Exercise objective:
For this exercise, repeat the records below exactly and omit every picture.

Colored object listings
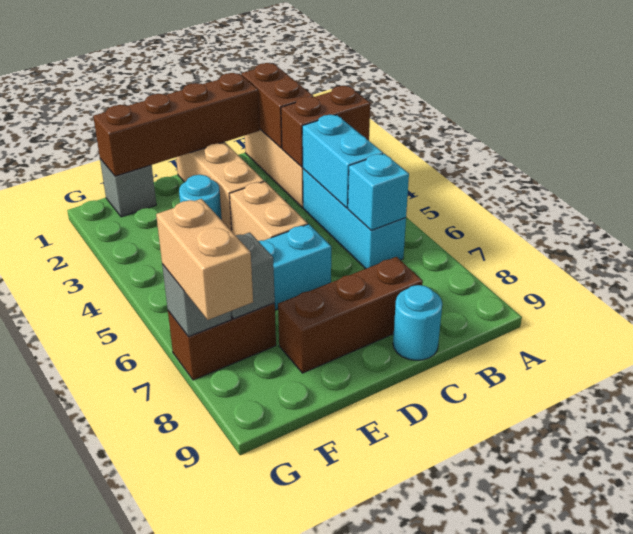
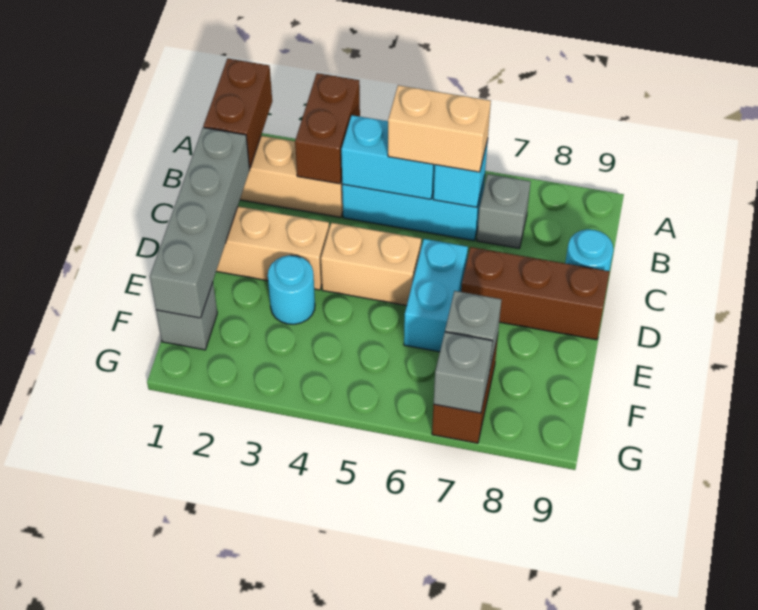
brown brick B1:B2 level 2 -> brown brick A1:B1 level 2
none -> grey brick B7 level 1
brown brick C1:F1 level 2 -> grey brick C1:F1 level 2
brown brick C8:E8 level 1 -> brown brick D7:D9 level 1
tan brick G7:G8 level 3 -> tan brick B5:B6 level 3

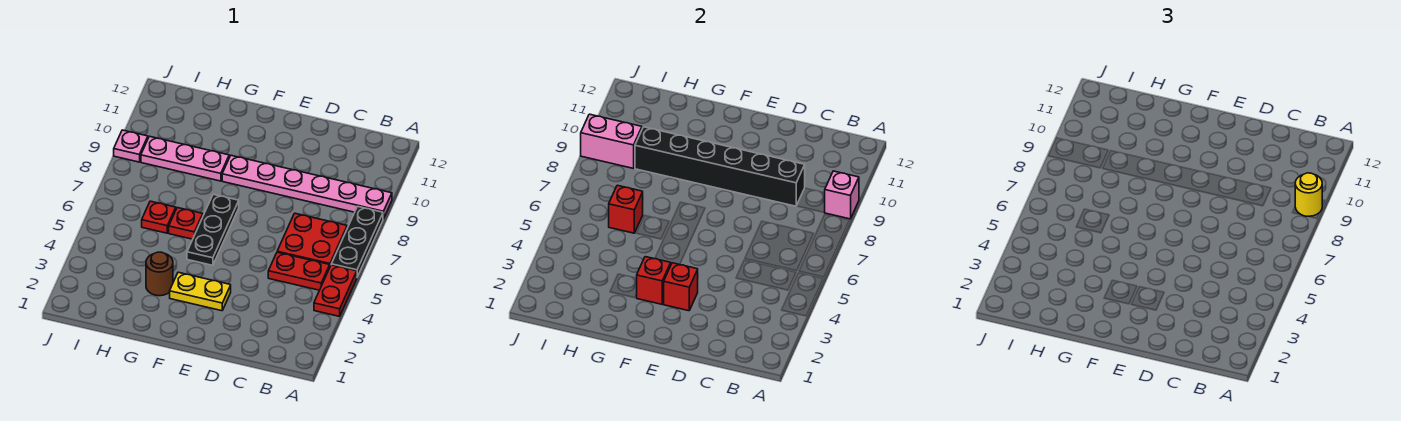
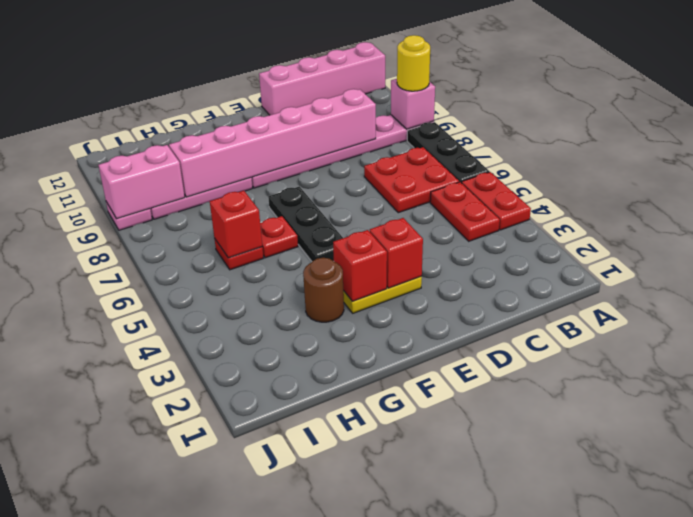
none -> pink brick A12:D12 level 1
red plate B5:C5 level 1 -> red plate B4:B5 level 1
black brick C9:H9 level 2 -> pink brick C9:H9 level 2

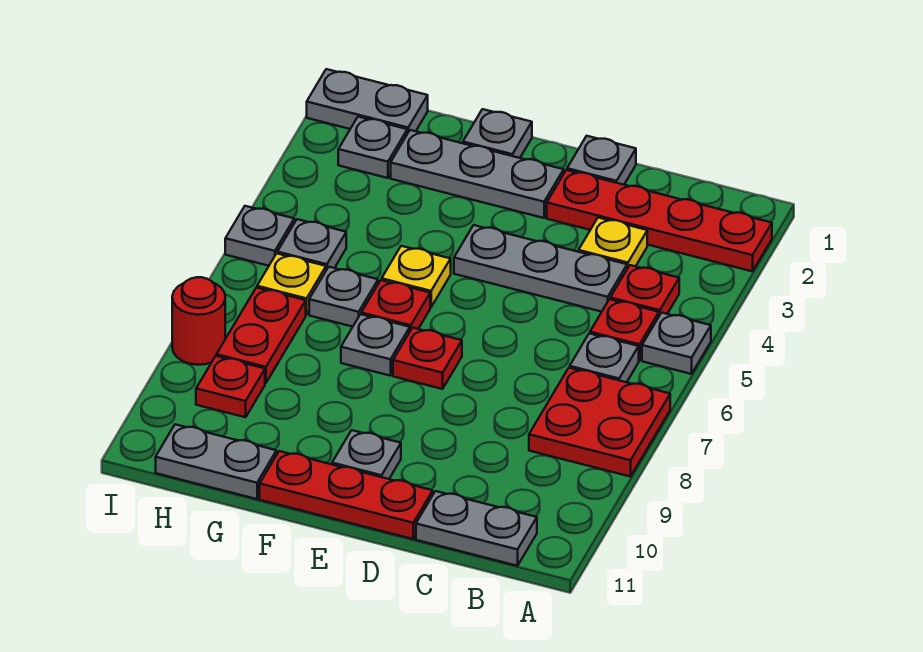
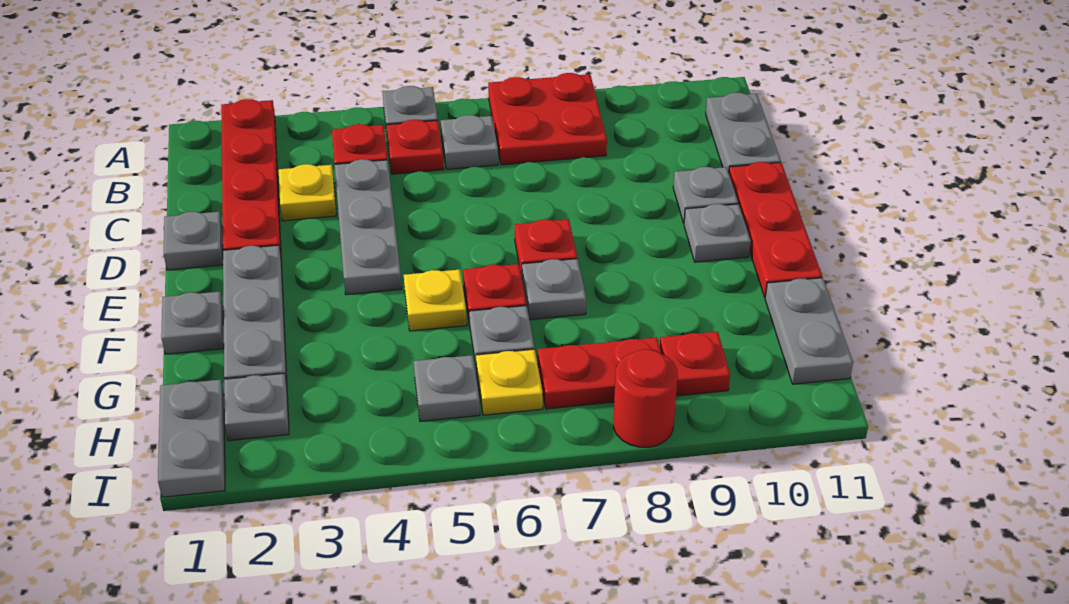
grey plate I5 level 1 -> grey plate D10 level 1

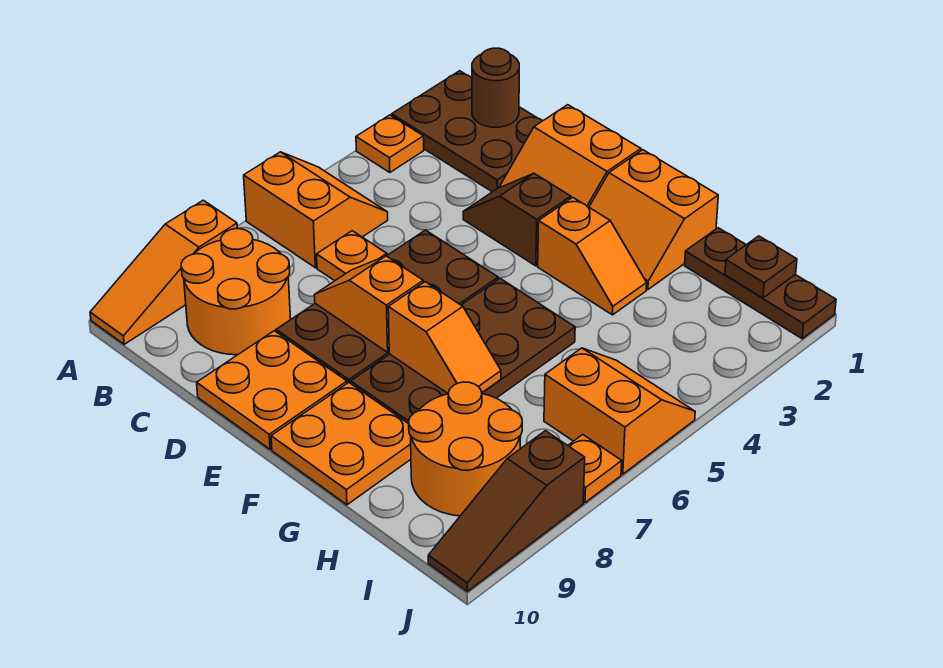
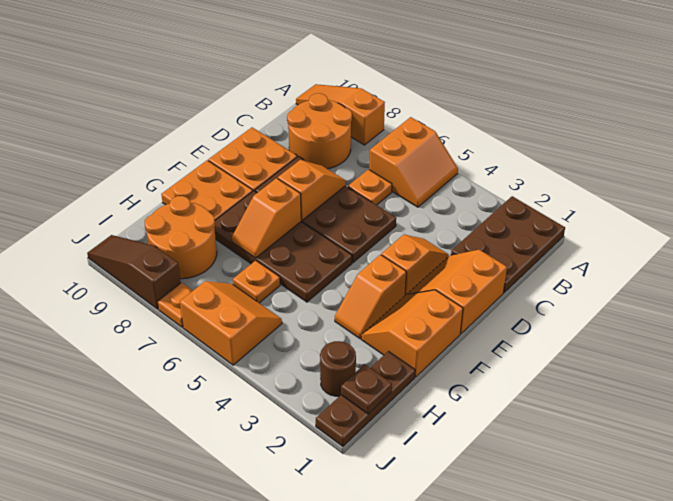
orange plate A3 level 1 -> orange plate H6 level 1
brown round brick B1 level 2 -> brown round brick I2 level 1
brown slope D3:E3 level 1 top E -> orange slope D3:E3 level 1 top E
orange slope I5:J6 level 1 top 6 -> orange slope I5:J6 level 1 top J

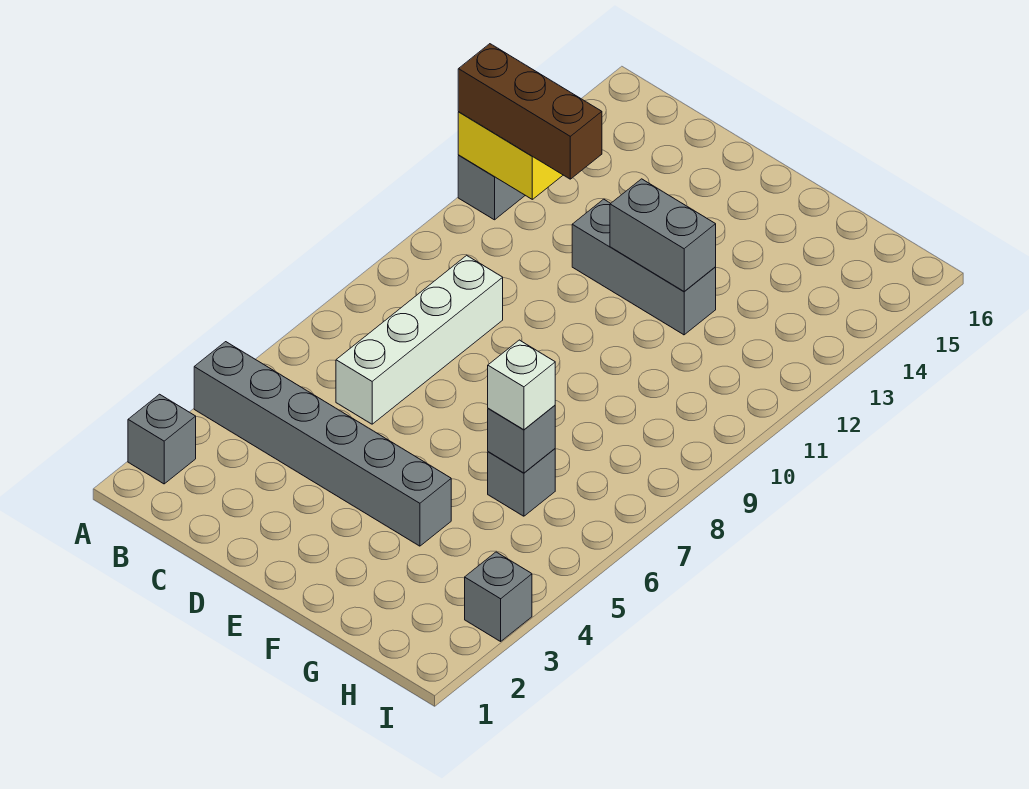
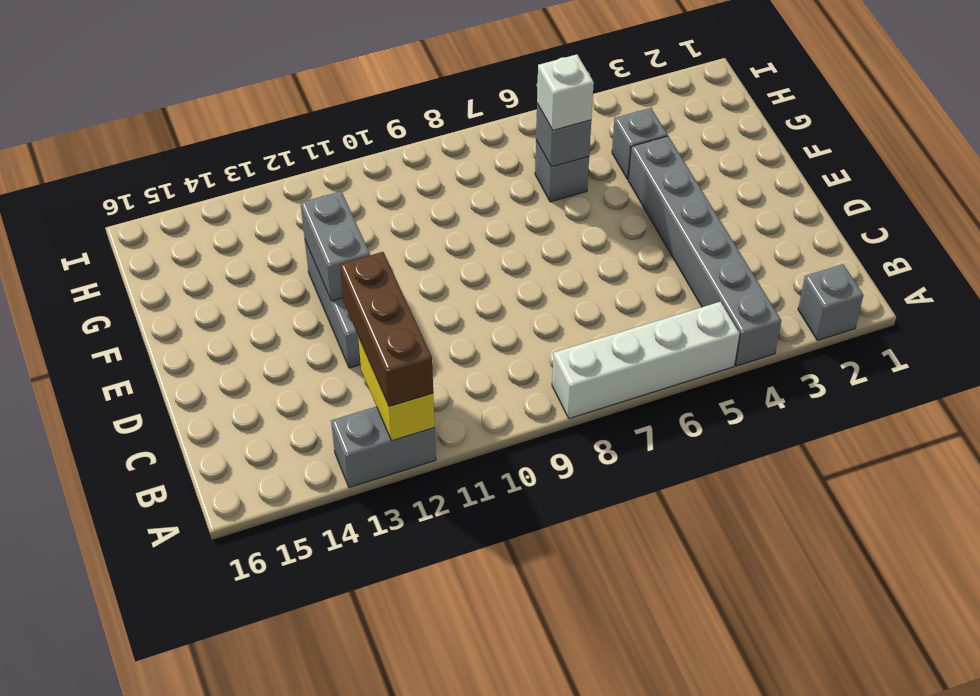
white brick C6:C9 level 1 -> white brick A5:A8 level 1
grey brick I3 level 1 -> grey brick G4 level 1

Output below:
brown brick B1:B2 level 2 -> brown brick A1:B1 level 2
none -> grey brick B7 level 1
brown brick C1:F1 level 2 -> grey brick C1:F1 level 2
brown brick C8:E8 level 1 -> brown brick D7:D9 level 1
tan brick G7:G8 level 3 -> tan brick B5:B6 level 3

none -> pink brick A12:D12 level 1
red plate B5:C5 level 1 -> red plate B4:B5 level 1
black brick C9:H9 level 2 -> pink brick C9:H9 level 2

grey plate I5 level 1 -> grey plate D10 level 1

orange plate A3 level 1 -> orange plate H6 level 1
brown round brick B1 level 2 -> brown round brick I2 level 1
brown slope D3:E3 level 1 top E -> orange slope D3:E3 level 1 top E
orange slope I5:J6 level 1 top 6 -> orange slope I5:J6 level 1 top J

white brick C6:C9 level 1 -> white brick A5:A8 level 1
grey brick I3 level 1 -> grey brick G4 level 1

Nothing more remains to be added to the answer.